# YOUR ASSIGNMENT:
Exactly as they appear, write the lines from the one containing "turquoise ring: 3 -> 4" to the final line of the entries, leaving pictures out.
# # #
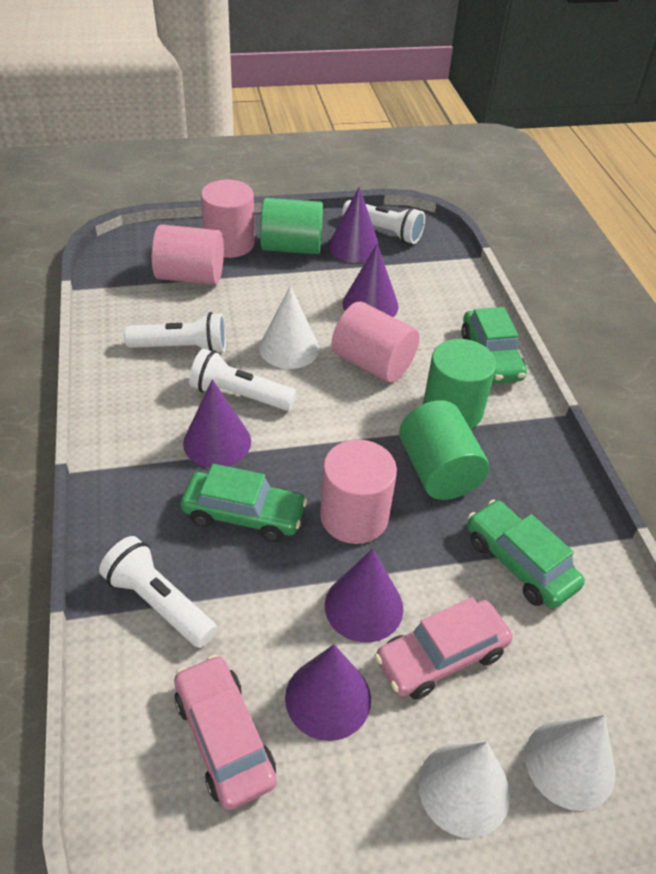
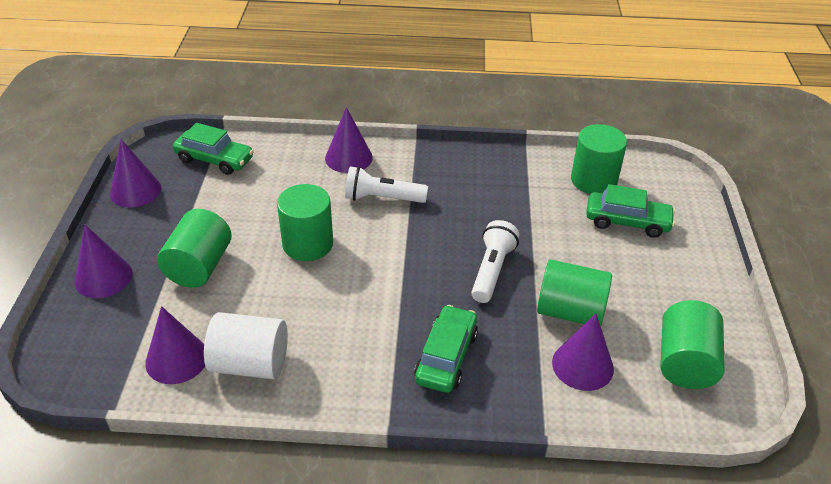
green cylinder: 3 -> 5
pink car: 2 -> 0
pink cylinder: 4 -> 0
white cone: 3 -> 0
white cylinder: 0 -> 1
white flashlight: 4 -> 2

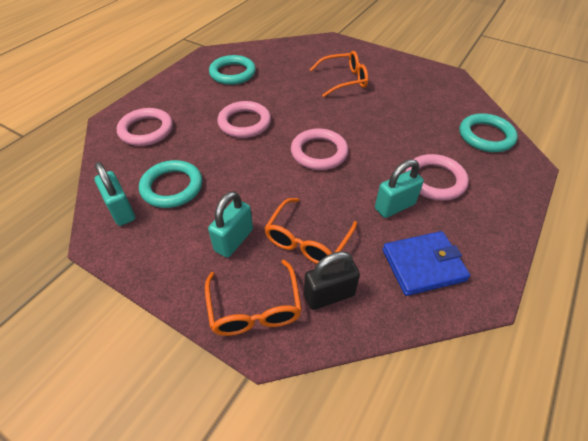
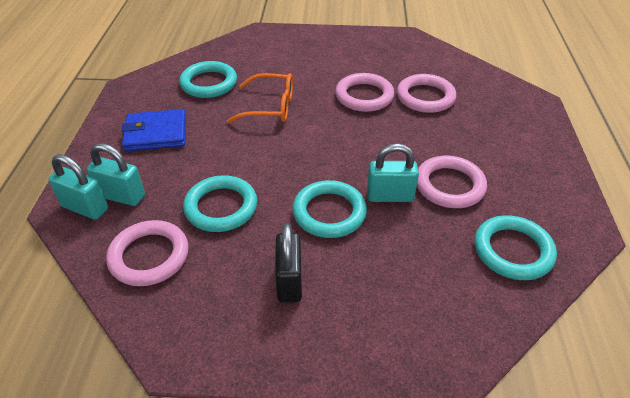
orange glasses: 3 -> 1
turquoise ring: 3 -> 4

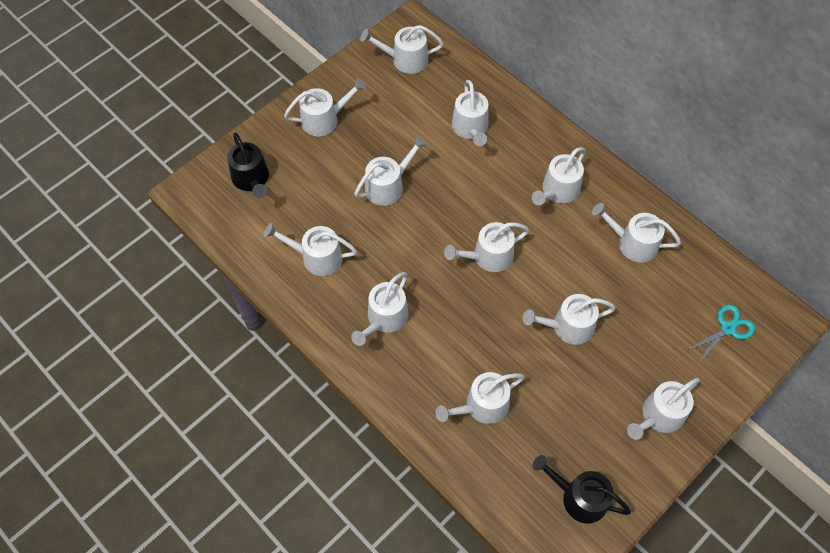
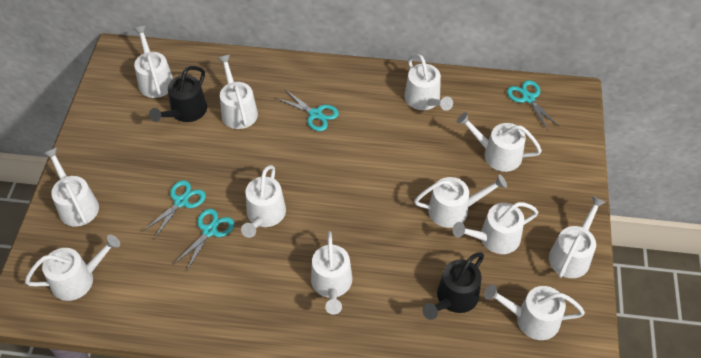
turquoise scissors: 1 -> 4

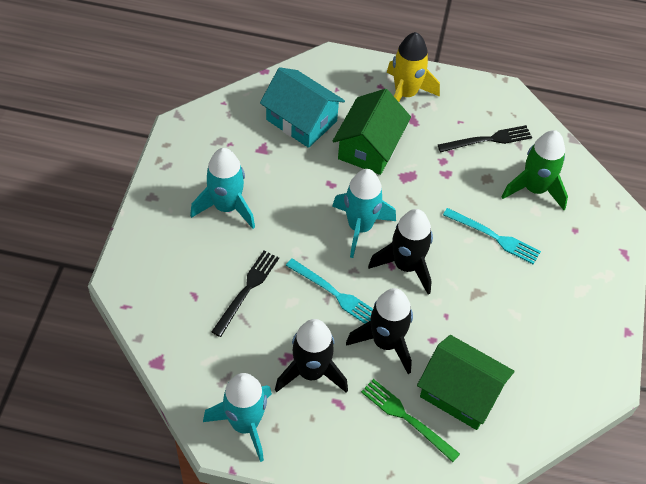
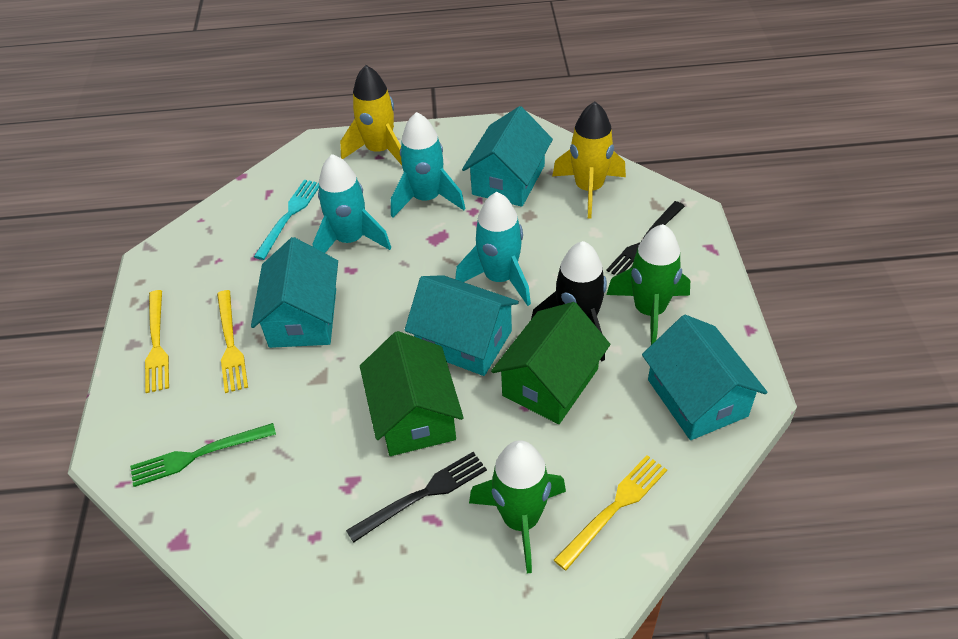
black rocket: 3 -> 1
green rocket: 1 -> 2
turquoise fork: 2 -> 1
turquoise house: 1 -> 4
yellow fork: 0 -> 3
yellow rocket: 1 -> 2

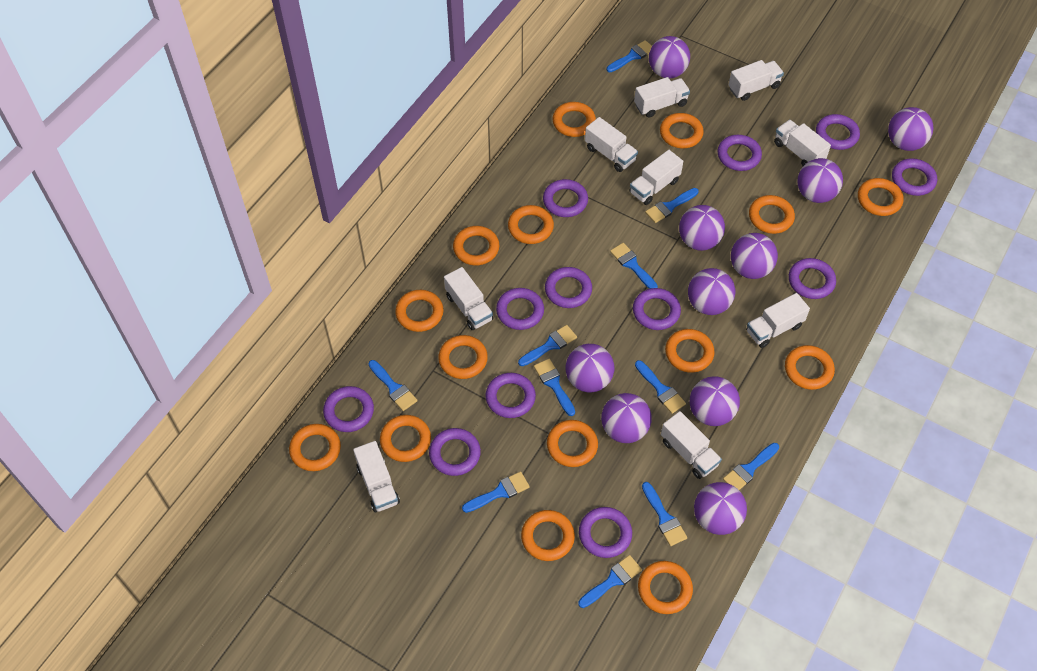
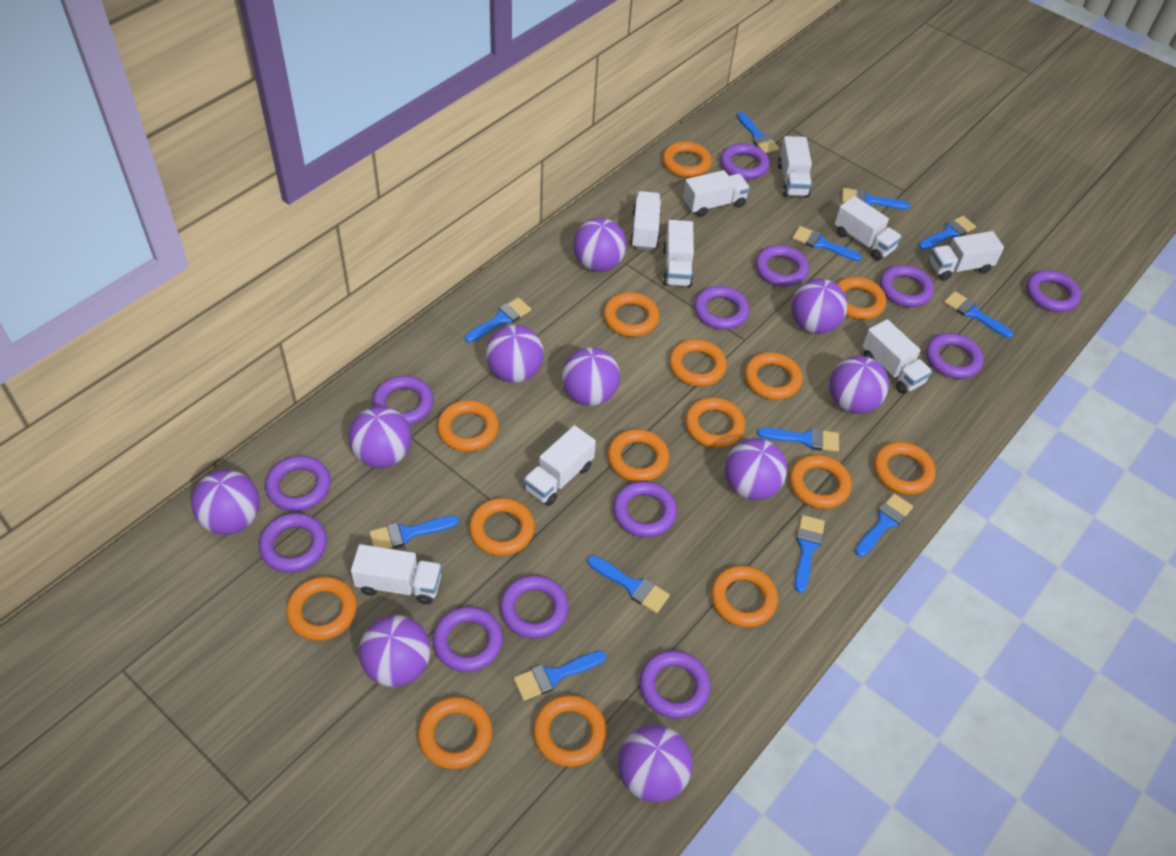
blue brush: 11 -> 12
purple ring: 12 -> 13

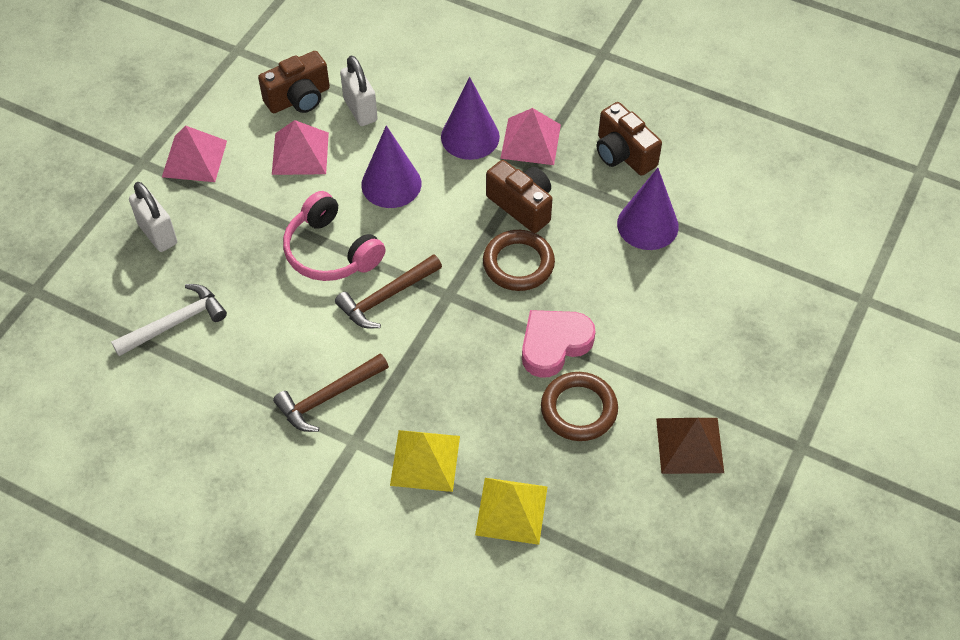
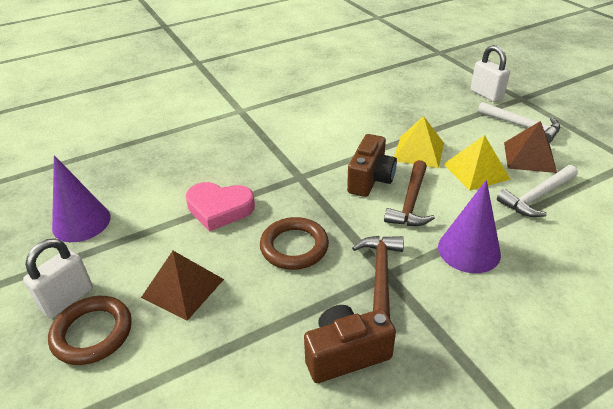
brown camera: 3 -> 2
brown pyramid: 1 -> 2
pink headphones: 1 -> 0
pink pyramid: 3 -> 0
purple cone: 3 -> 2
white hammer: 1 -> 2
# # #
# SOLUTION:
turquoise ring: 3 -> 4

turquoise scissors: 1 -> 4

black rocket: 3 -> 1
green rocket: 1 -> 2
turquoise fork: 2 -> 1
turquoise house: 1 -> 4
yellow fork: 0 -> 3
yellow rocket: 1 -> 2

blue brush: 11 -> 12
purple ring: 12 -> 13

brown camera: 3 -> 2
brown pyramid: 1 -> 2
pink headphones: 1 -> 0
pink pyramid: 3 -> 0
purple cone: 3 -> 2
white hammer: 1 -> 2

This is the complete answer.